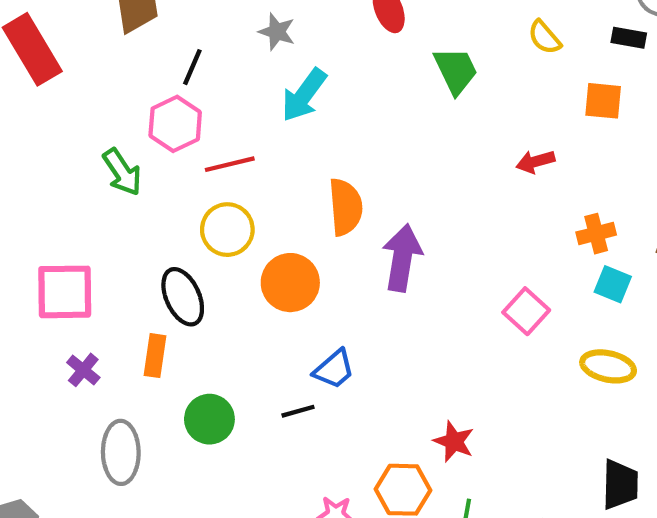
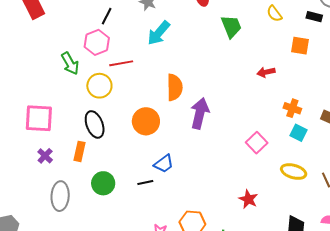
yellow circle: (227, 230) -> (99, 86), moved
orange cross: (596, 234) -> (292, 108), turned 30
red star: (454, 441) -> (248, 199), moved

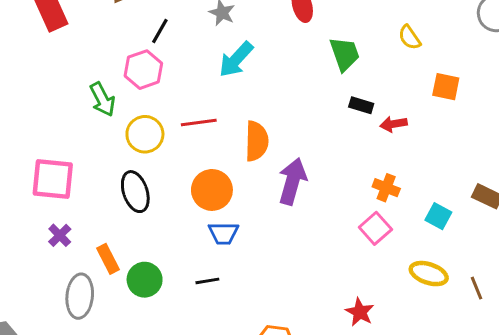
black rectangle: (314, 17) -> (361, 105), moved
red line: (121, 63) -> (199, 122), moved
orange cross: (292, 108) -> (386, 188), moved
orange rectangle: (79, 151) -> (108, 259), moved, turned -42
blue trapezoid: (164, 164) -> (223, 233), moved, turned 35

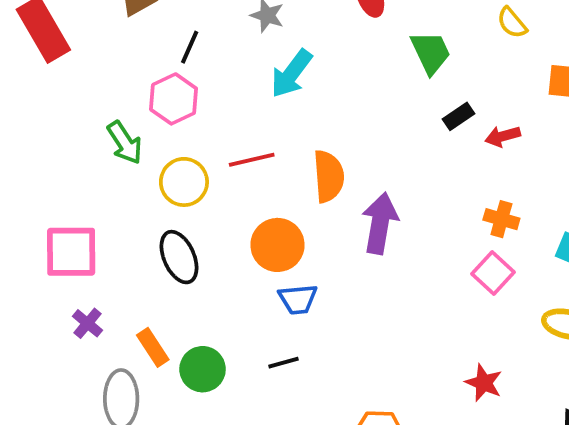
black rectangle: (361, 105) -> (459, 116), turned -45

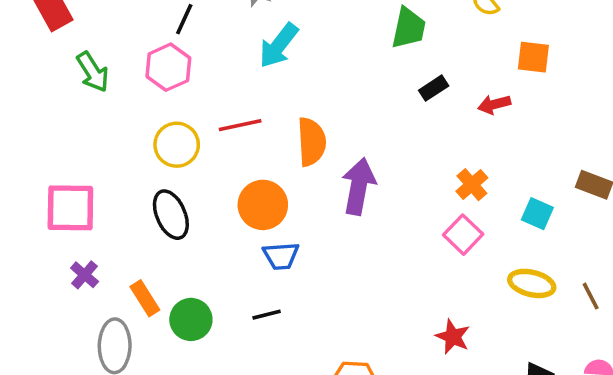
green trapezoid: (431, 52) -> (409, 28), turned 36
red arrow: (503, 136) -> (494, 104), moved
green arrow: (125, 143) -> (93, 72), moved
orange cross: (501, 219) -> (472, 185), turned 32

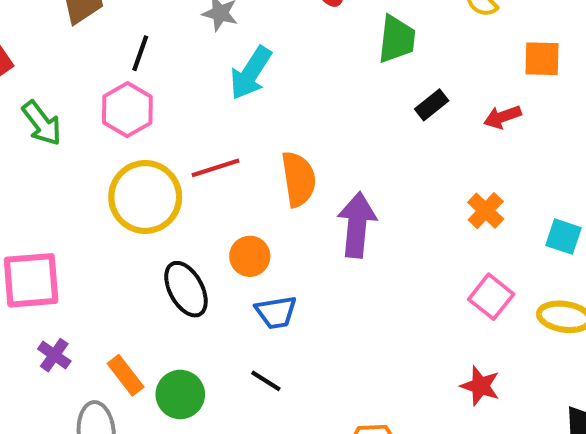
yellow circle: (177, 145) -> (145, 197), size x1.4
orange circle: (263, 205) -> (250, 256), size x0.7
black ellipse: (171, 215) -> (186, 289), moved
pink square: (463, 235) -> (491, 297), moved
black line: (267, 315) -> (266, 381), turned 52

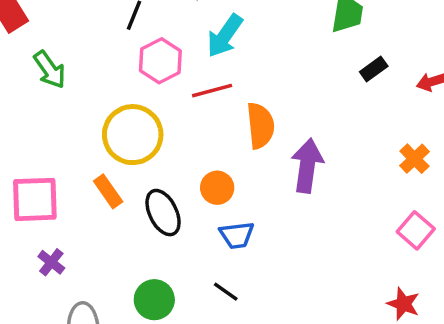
pink hexagon: (127, 110) -> (160, 61), moved
red line: (215, 168) -> (212, 91), moved
orange rectangle: (126, 375) -> (108, 191), moved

·····

• What is expected
Without any of its images, the data above should be returned exactly.

• Answer to the problem
yellow circle: (227, 230) -> (99, 86), moved
orange cross: (596, 234) -> (292, 108), turned 30
red star: (454, 441) -> (248, 199), moved

black rectangle: (314, 17) -> (361, 105), moved
red line: (121, 63) -> (199, 122), moved
orange cross: (292, 108) -> (386, 188), moved
orange rectangle: (79, 151) -> (108, 259), moved, turned -42
blue trapezoid: (164, 164) -> (223, 233), moved, turned 35

black rectangle: (361, 105) -> (459, 116), turned -45

green trapezoid: (431, 52) -> (409, 28), turned 36
red arrow: (503, 136) -> (494, 104), moved
green arrow: (125, 143) -> (93, 72), moved
orange cross: (501, 219) -> (472, 185), turned 32

yellow circle: (177, 145) -> (145, 197), size x1.4
orange circle: (263, 205) -> (250, 256), size x0.7
black ellipse: (171, 215) -> (186, 289), moved
pink square: (463, 235) -> (491, 297), moved
black line: (267, 315) -> (266, 381), turned 52

pink hexagon: (127, 110) -> (160, 61), moved
red line: (215, 168) -> (212, 91), moved
orange rectangle: (126, 375) -> (108, 191), moved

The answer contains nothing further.